-- WORKING DATA follows --

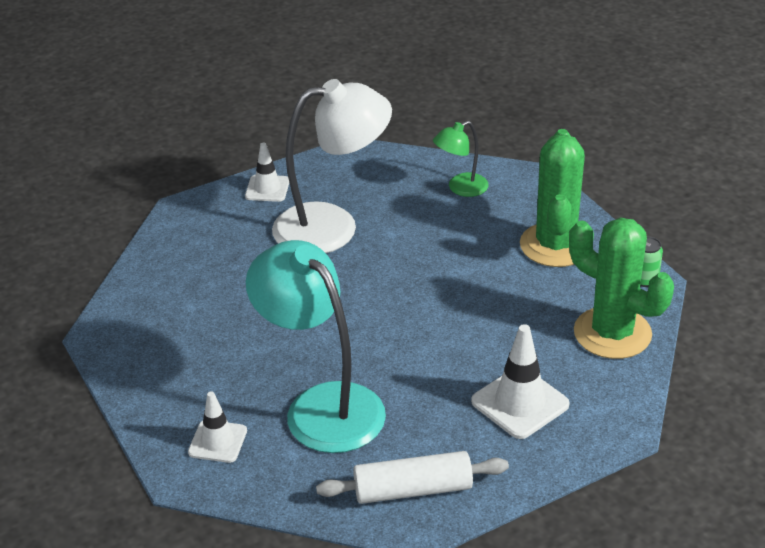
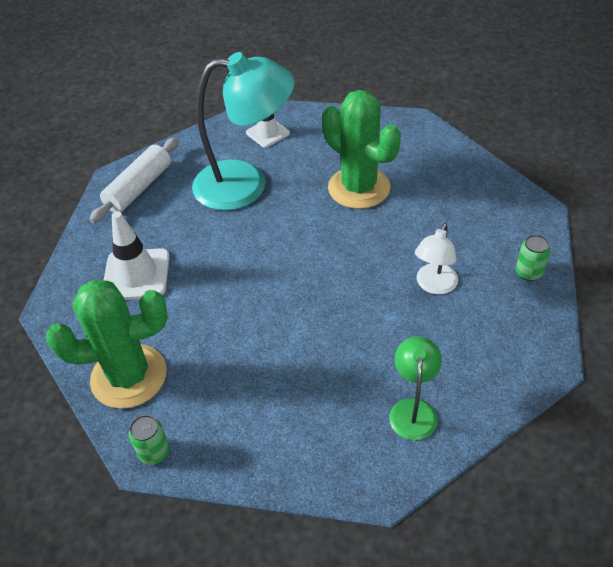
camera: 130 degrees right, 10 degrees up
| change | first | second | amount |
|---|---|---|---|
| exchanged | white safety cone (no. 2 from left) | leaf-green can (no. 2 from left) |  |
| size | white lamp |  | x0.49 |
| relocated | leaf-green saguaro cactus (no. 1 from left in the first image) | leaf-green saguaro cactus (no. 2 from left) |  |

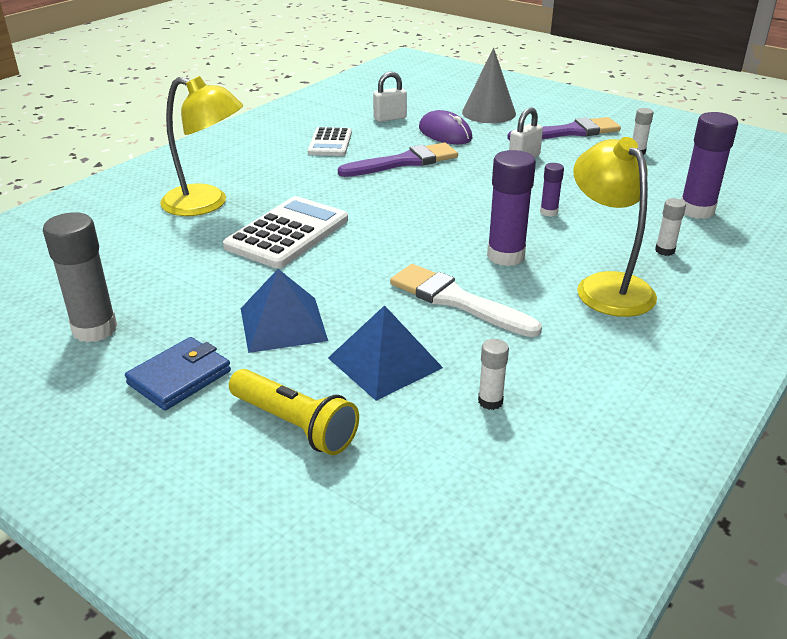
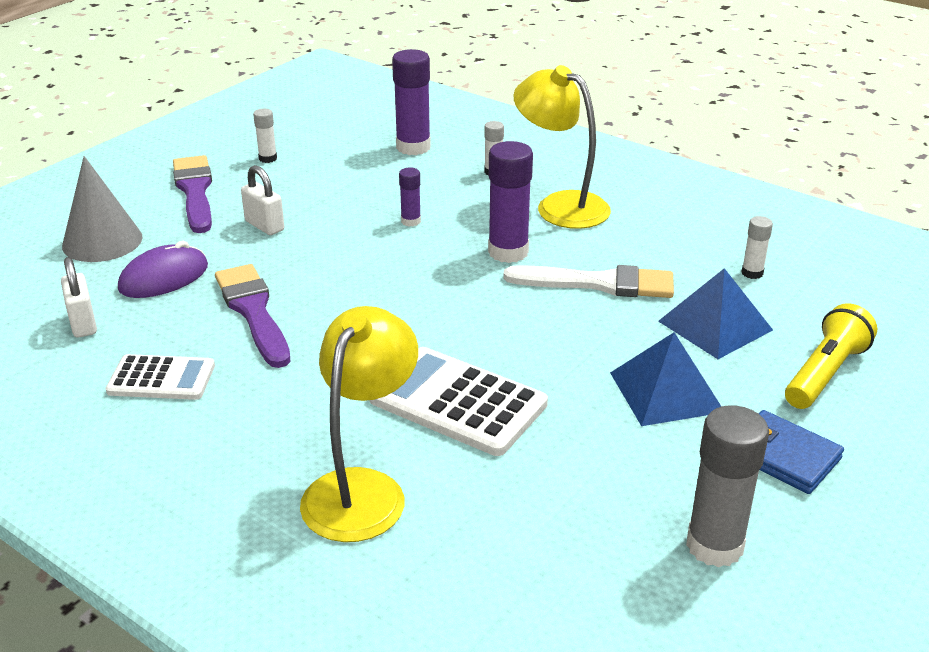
camera: 90 degrees left, 0 degrees up
| change | first | second | amount |
|---|---|---|---|
| spun | white paint brush |  | 120 degrees counterclockwise |
| spun | golden lamp (no. 2 from left) |  | 60 degrees clockwise |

-- WORKING DATA concluded --

**WHAT IS REQUIRED**
Your answer must be an exact copy of every entry, with no pictures in it.

**RESPONSE TO THIS TASK**
camera: 130 degrees right, 10 degrees up
| change | first | second | amount |
|---|---|---|---|
| exchanged | white safety cone (no. 2 from left) | leaf-green can (no. 2 from left) |  |
| size | white lamp |  | x0.49 |
| relocated | leaf-green saguaro cactus (no. 1 from left in the first image) | leaf-green saguaro cactus (no. 2 from left) |  |

camera: 90 degrees left, 0 degrees up
| change | first | second | amount |
|---|---|---|---|
| spun | white paint brush |  | 120 degrees counterclockwise |
| spun | golden lamp (no. 2 from left) |  | 60 degrees clockwise |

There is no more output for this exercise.